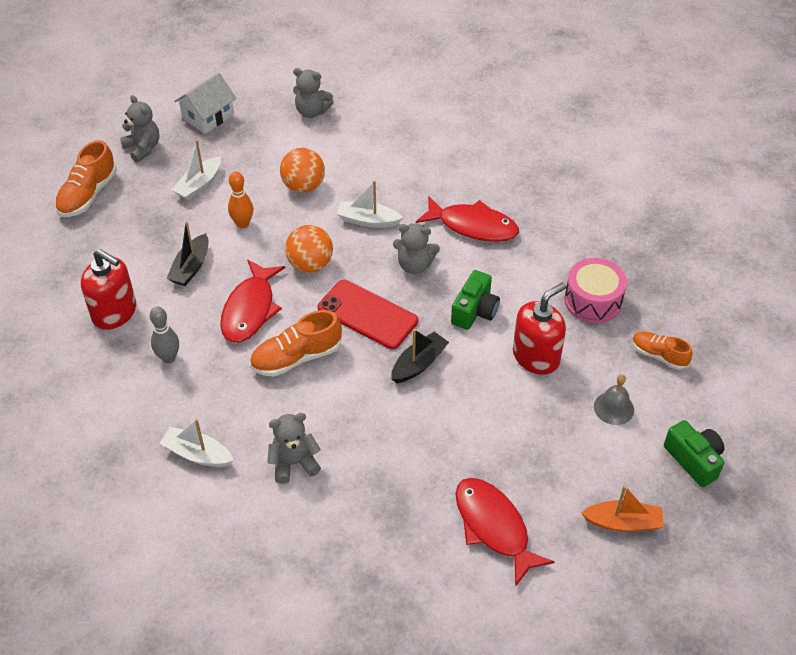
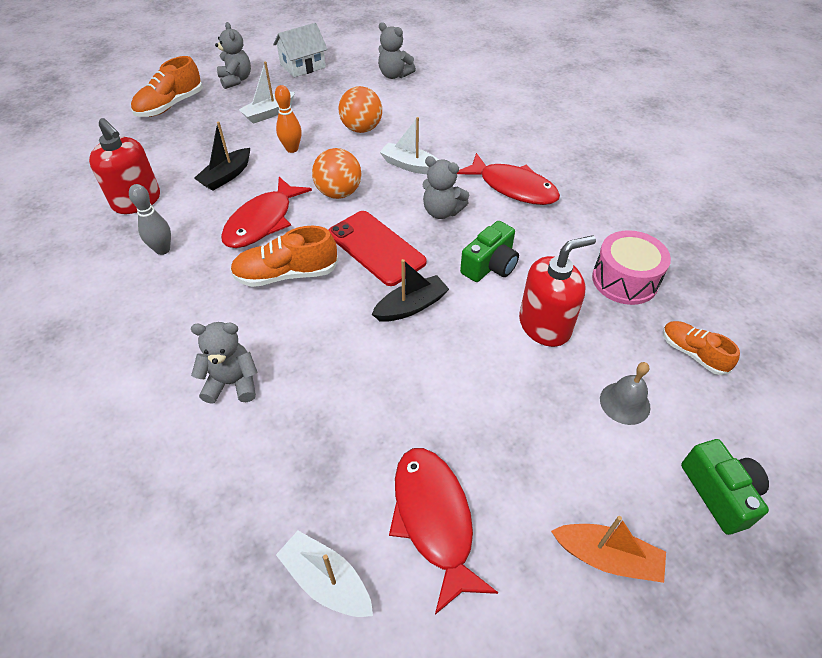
camera: 15 degrees right, 0 degrees up
(197, 454) = (138, 350): white boat -> white boat (326, 581)

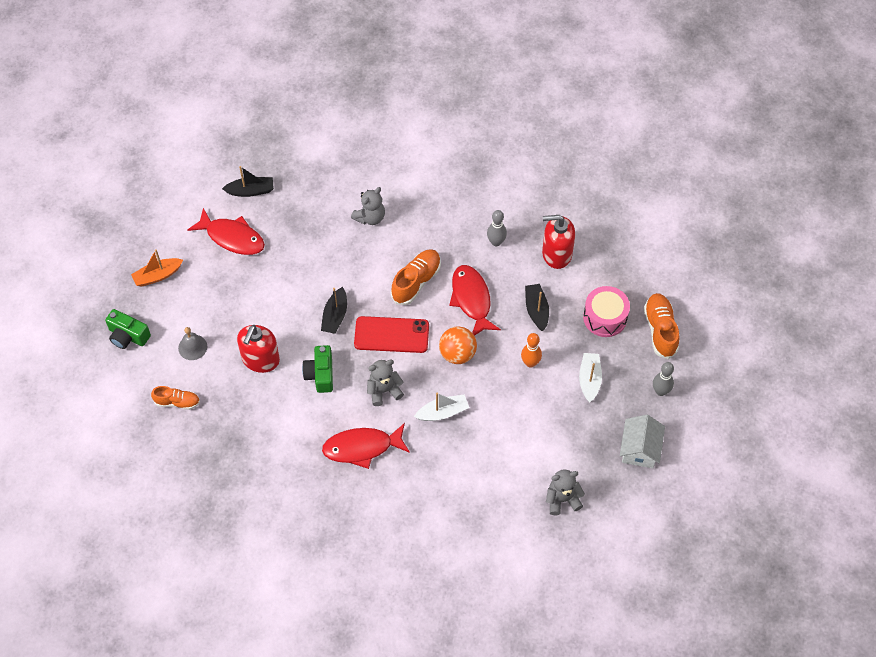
camera: 135 degrees right, 10 degrees up
(236, 80) = (660, 391): grey teddy bear -> grey bowling pin
(326, 581) = (250, 191): white boat -> black boat
(361, 129) = (512, 419): orange ball -> none
(624, 280) = (241, 424): pink drum -> pink drum (605, 317)

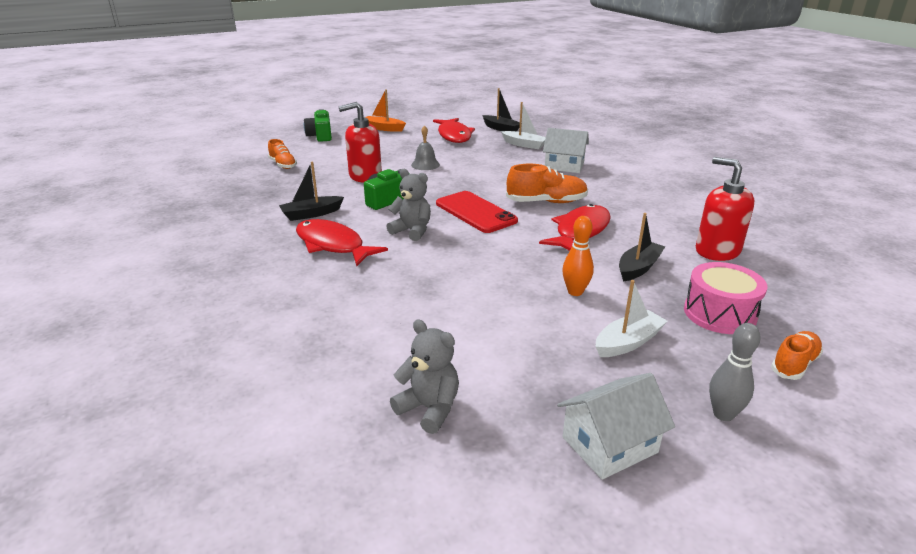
camera: 50 degrees right, 30 degrees down
(192, 347) = (341, 154): grey bell -> grey bell (425, 165)
(335, 316) = (452, 186): black boat -> black boat (311, 214)
(370, 217) = (564, 166): grey teddy bear -> white house
(442, 412) = (433, 268): white boat -> white boat (524, 145)
(457, 354) = (511, 248): orange ball -> none
(496, 242) = (658, 218): grey bowling pin -> none
(660, 330) = (794, 364): orange shoe -> orange shoe, size x0.64

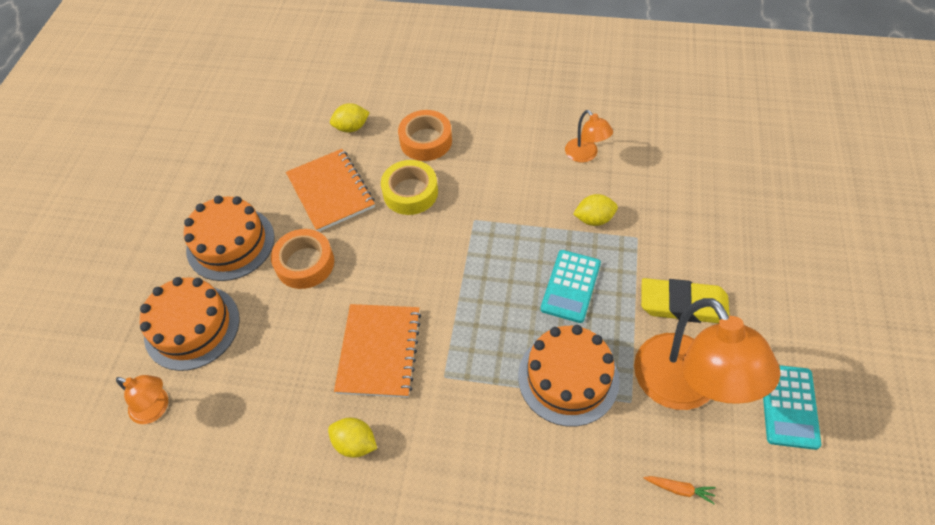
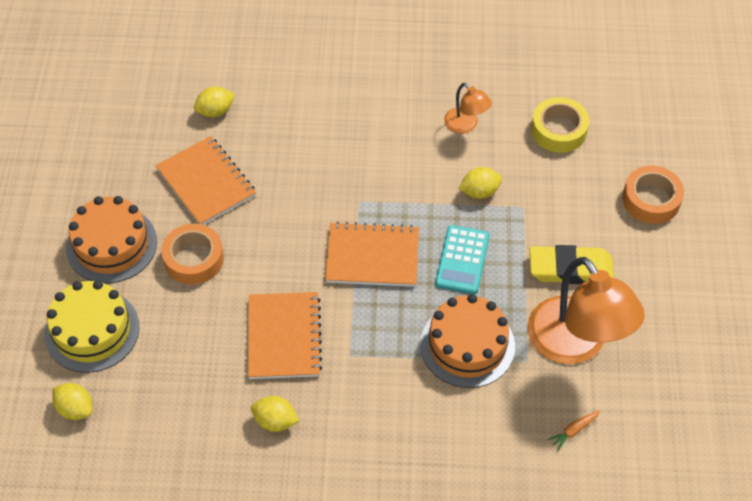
camera: 10 degrees left, 0 degrees up
(156, 408) = (75, 409): orange lamp -> yellow lemon
(192, 327) = (92, 330): orange cake -> yellow cake
(410, 192) = (290, 178): yellow tape -> yellow tape (558, 130)
(426, 141) = (297, 121): orange tape -> orange tape (651, 200)
(480, 275) = (372, 256): none -> orange notebook
(679, 489) = (573, 431): orange carrot -> orange carrot turned 135 degrees clockwise
(789, 406) = (668, 352): turquoise calculator -> none

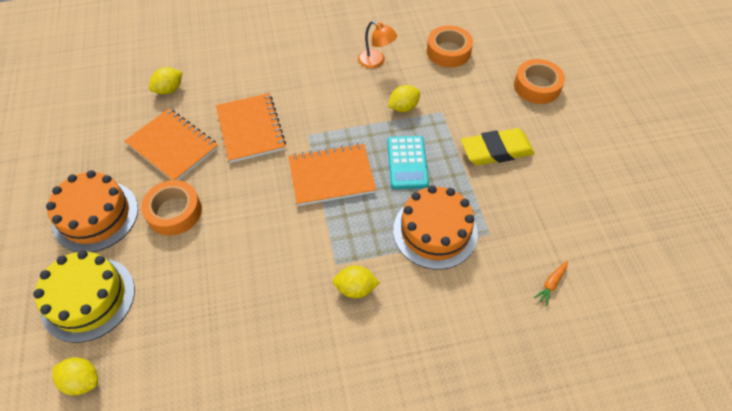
camera: 15 degrees left, 0 degrees up
(275, 421) = (283, 343): yellow lemon -> yellow lemon (355, 288)
(284, 337) = (272, 262): orange notebook -> orange notebook (250, 129)
(558, 130) = (448, 51): yellow tape -> orange tape
(576, 344) = (524, 210): orange lamp -> none

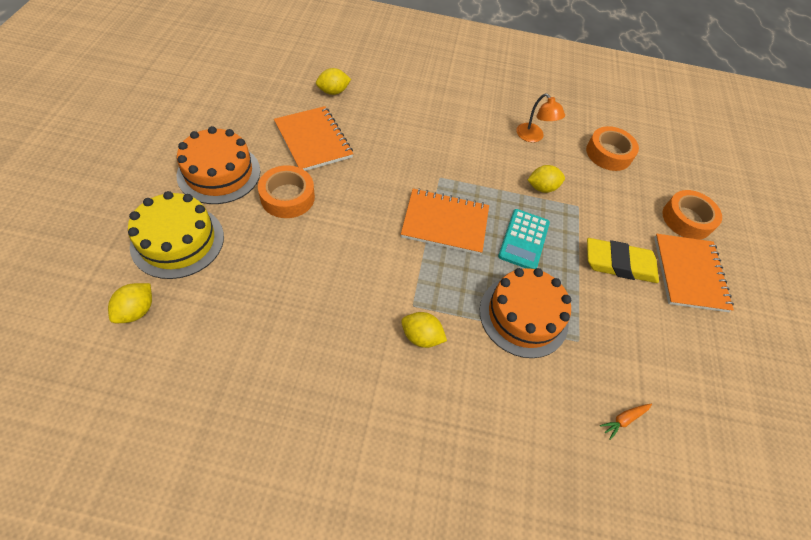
camera: 15 degrees right, 0 degrees up
(82, 381) = (137, 311): yellow lemon -> yellow lemon turned 75 degrees clockwise
(250, 129) = (389, 152): orange notebook -> orange notebook (689, 273)

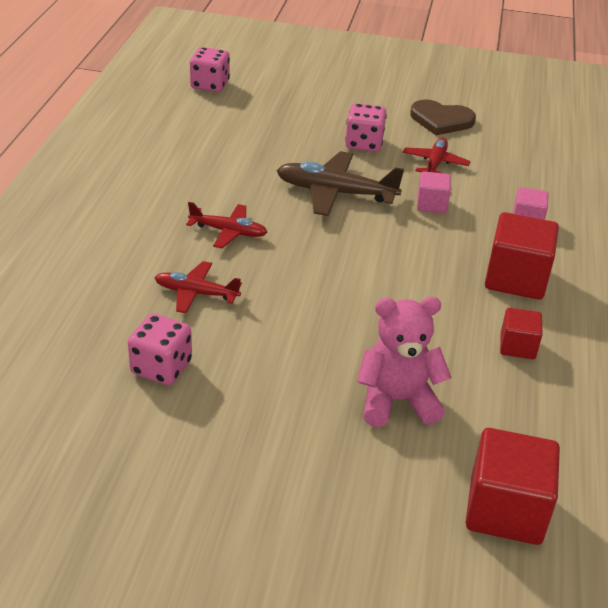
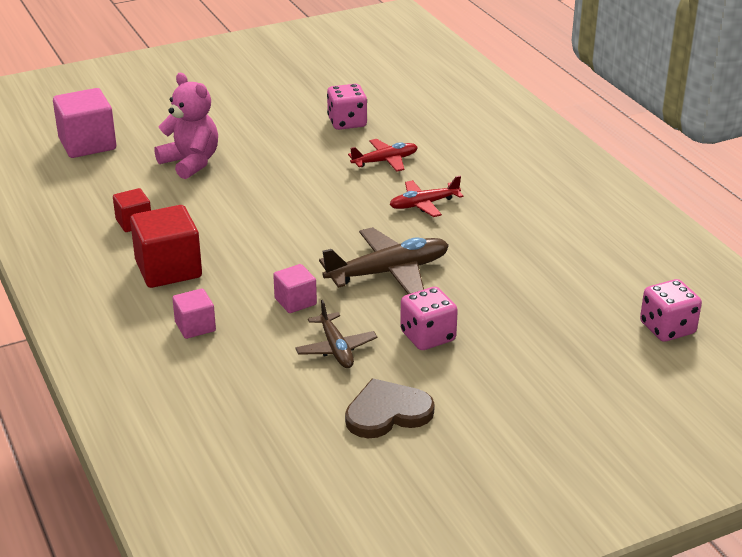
camera: 145 degrees right, 5 degrees down
(397, 401) = (191, 163): pink teddy bear -> pink teddy bear turned 90 degrees counterclockwise
(435, 163) = (336, 348): red plane -> brown plane
(505, 510) = (87, 144): red cube -> pink cube

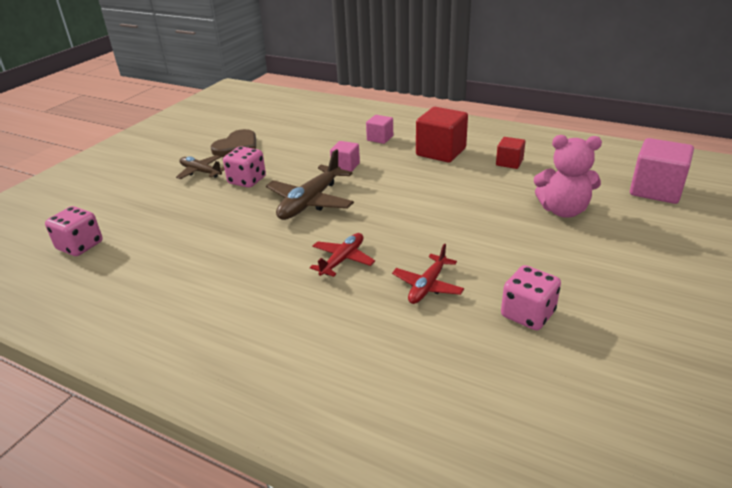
camera: 145 degrees right, 0 degrees up
(336, 348) = (293, 157): brown plane -> brown plane (201, 172)

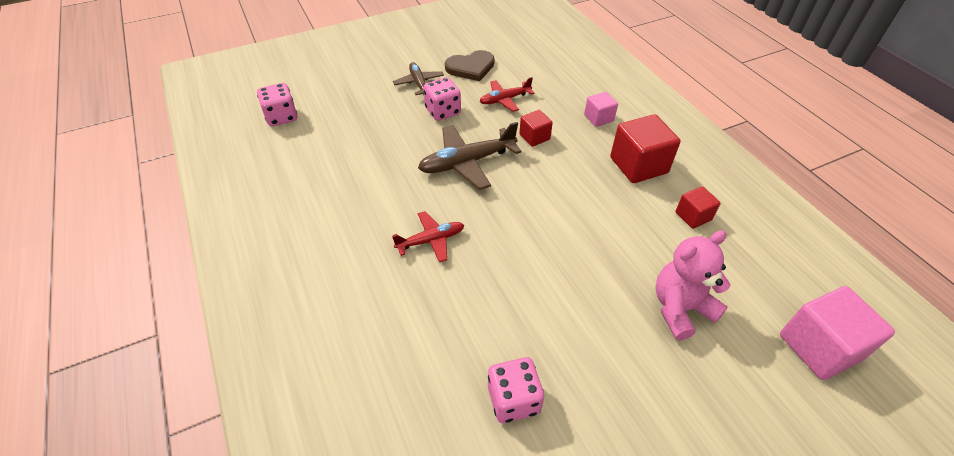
camera: 35 degrees right, 15 degrees up
(345, 166) = (534, 137): pink cube -> red cube
(427, 286) = (466, 312): red plane -> red plane (505, 100)
(563, 210) = (680, 308): pink teddy bear -> pink teddy bear turned 105 degrees clockwise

* * * * *

- [What is required]: If a line in the entries contains "cube", copy it.

- [Task solution]:
(505, 510) = (87, 144): red cube -> pink cube
(345, 166) = (534, 137): pink cube -> red cube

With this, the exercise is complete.